* DESCRIPTION OF THE TASK:
Copy the listing exactly; drop the pictures.

>>>

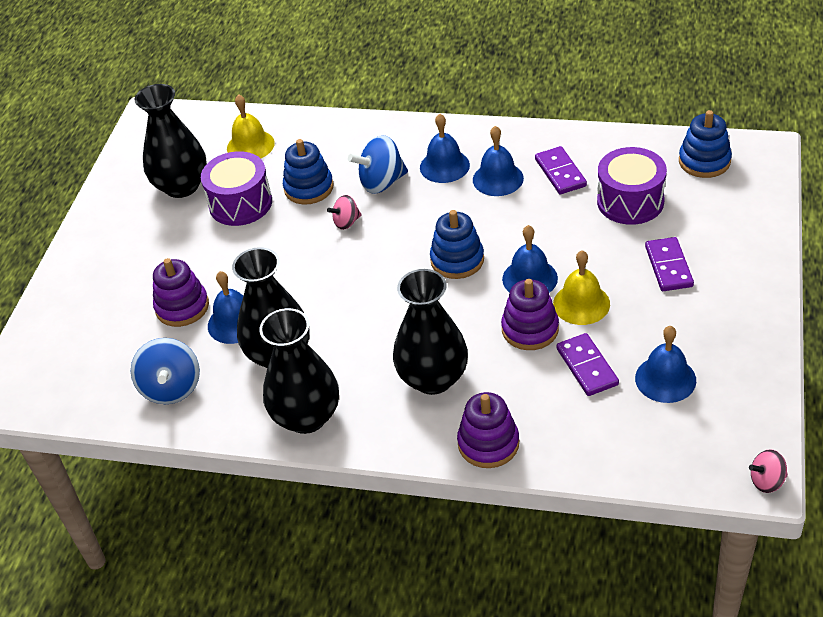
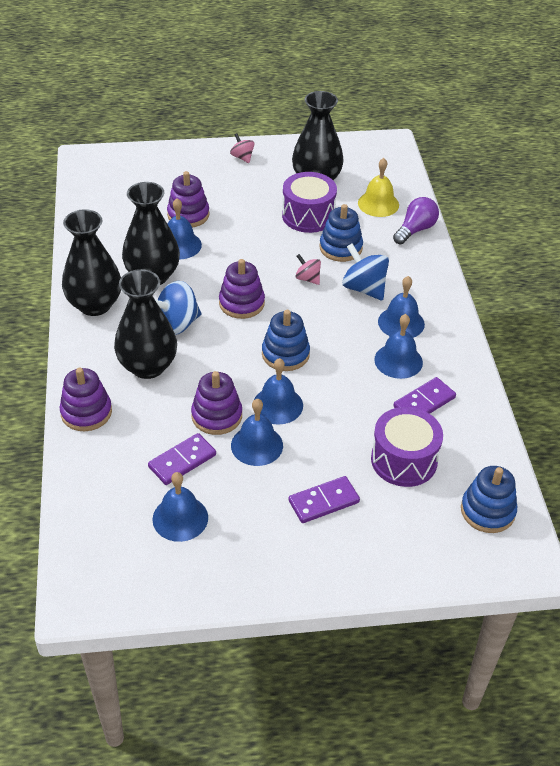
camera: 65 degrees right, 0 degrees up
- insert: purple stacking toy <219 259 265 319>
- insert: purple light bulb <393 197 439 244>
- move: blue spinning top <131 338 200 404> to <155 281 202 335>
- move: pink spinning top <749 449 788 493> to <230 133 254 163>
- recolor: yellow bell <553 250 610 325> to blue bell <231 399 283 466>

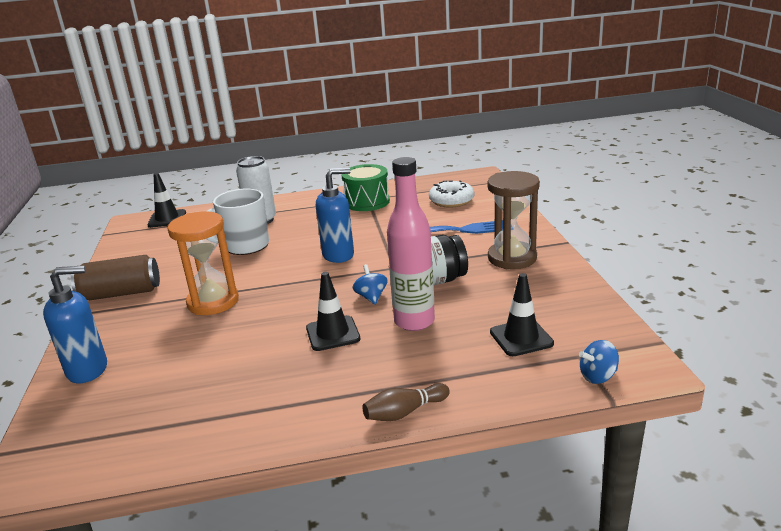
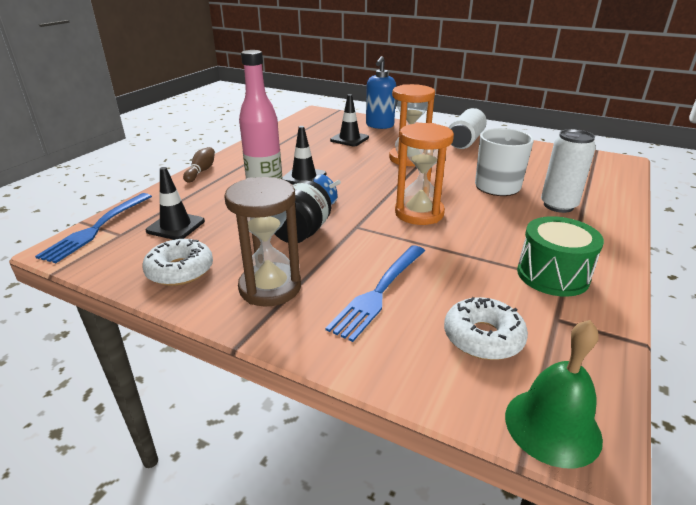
camera: 125 degrees right, 5 degrees up
- insert: white donut <142 239 213 286>
- insert: green bell <505 320 603 469>
- move: black traffic cone <147 173 186 228> to <330 94 369 146>
- replace: blue soap dispenser <316 168 354 263> to orange hourglass <395 123 454 225>
- replace: blue spinning top <579 340 619 384> to blue fork <35 193 152 263>
- recolor: brown can <71 255 160 300> to white can <449 108 487 149>

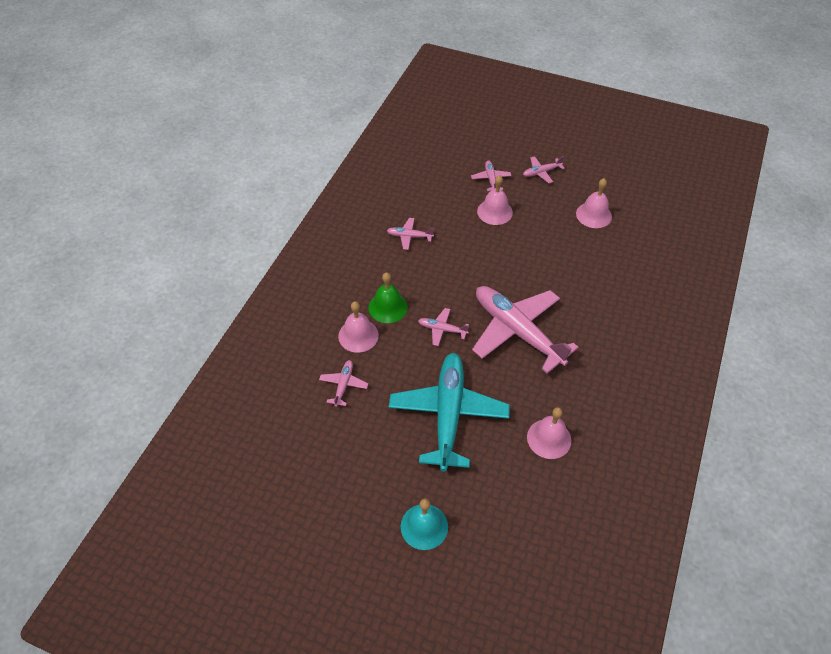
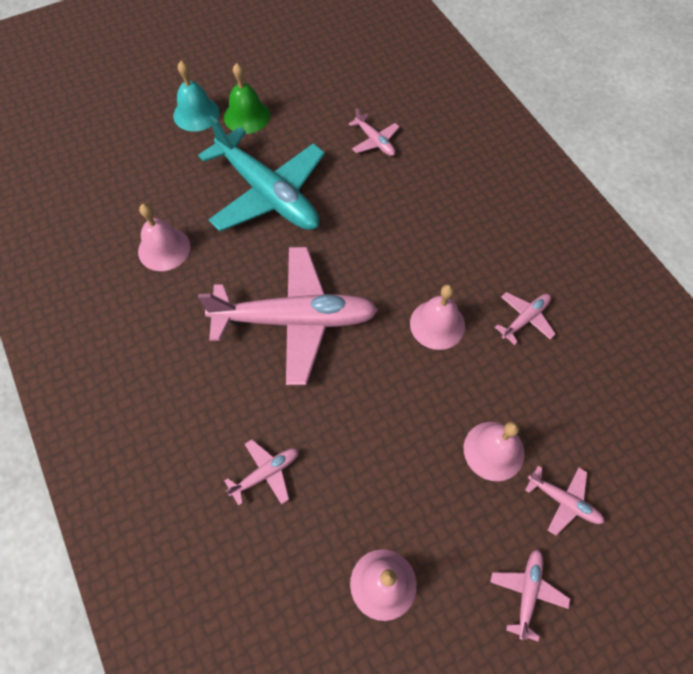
camera: 130 degrees right, 10 degrees up
- move: pink bell <338 301 379 353> to <410 284 465 350>
- move: green bell <369 272 408 323> to <224 63 270 134>
- move: pink plane <418 308 469 346> to <224 439 299 506>

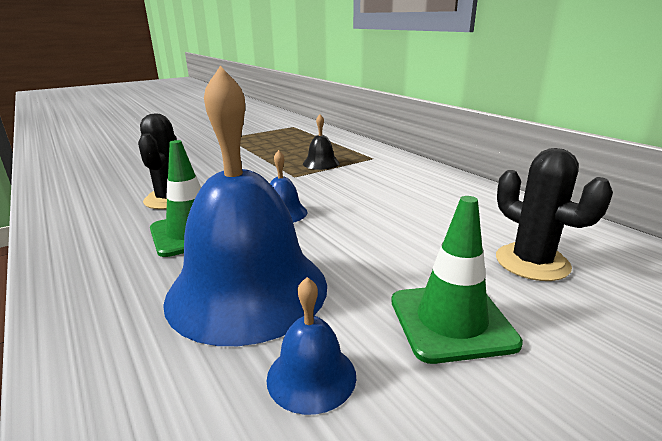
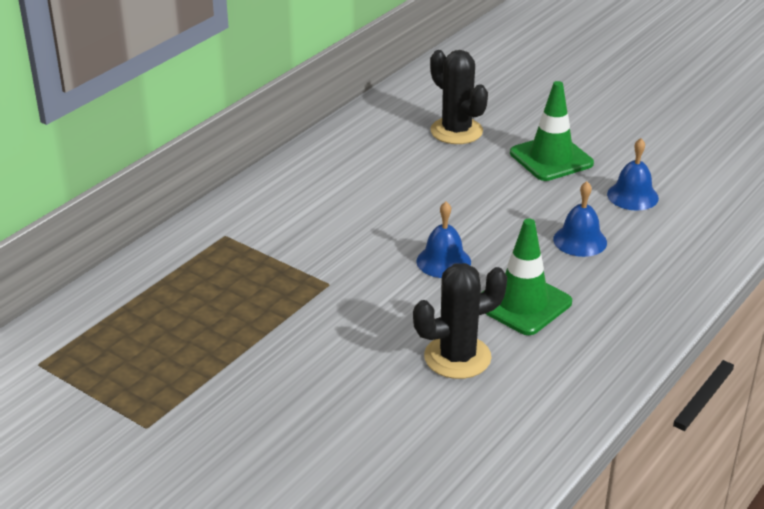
camera: 110 degrees left, 10 degrees up
- delete: black bell <303 115 340 170>
- rotate: black cactus <496 148 613 281> = <430 50 488 144> 75 degrees counterclockwise
- resize: blue bell <163 66 327 346> = <553 181 607 257> x0.43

<<<

* WRITTEN RESPONSE:
camera: 65 degrees right, 0 degrees up
- insert: purple stacking toy <219 259 265 319>
- insert: purple light bulb <393 197 439 244>
- move: blue spinning top <131 338 200 404> to <155 281 202 335>
- move: pink spinning top <749 449 788 493> to <230 133 254 163>
- recolor: yellow bell <553 250 610 325> to blue bell <231 399 283 466>

camera: 125 degrees right, 5 degrees up
- insert: white donut <142 239 213 286>
- insert: green bell <505 320 603 469>
- move: black traffic cone <147 173 186 228> to <330 94 369 146>
- replace: blue soap dispenser <316 168 354 263> to orange hourglass <395 123 454 225>
- replace: blue spinning top <579 340 619 384> to blue fork <35 193 152 263>
- recolor: brown can <71 255 160 300> to white can <449 108 487 149>

camera: 130 degrees right, 10 degrees up
- move: pink bell <338 301 379 353> to <410 284 465 350>
- move: green bell <369 272 408 323> to <224 63 270 134>
- move: pink plane <418 308 469 346> to <224 439 299 506>

camera: 110 degrees left, 10 degrees up
- delete: black bell <303 115 340 170>
- rotate: black cactus <496 148 613 281> = <430 50 488 144> 75 degrees counterclockwise
- resize: blue bell <163 66 327 346> = <553 181 607 257> x0.43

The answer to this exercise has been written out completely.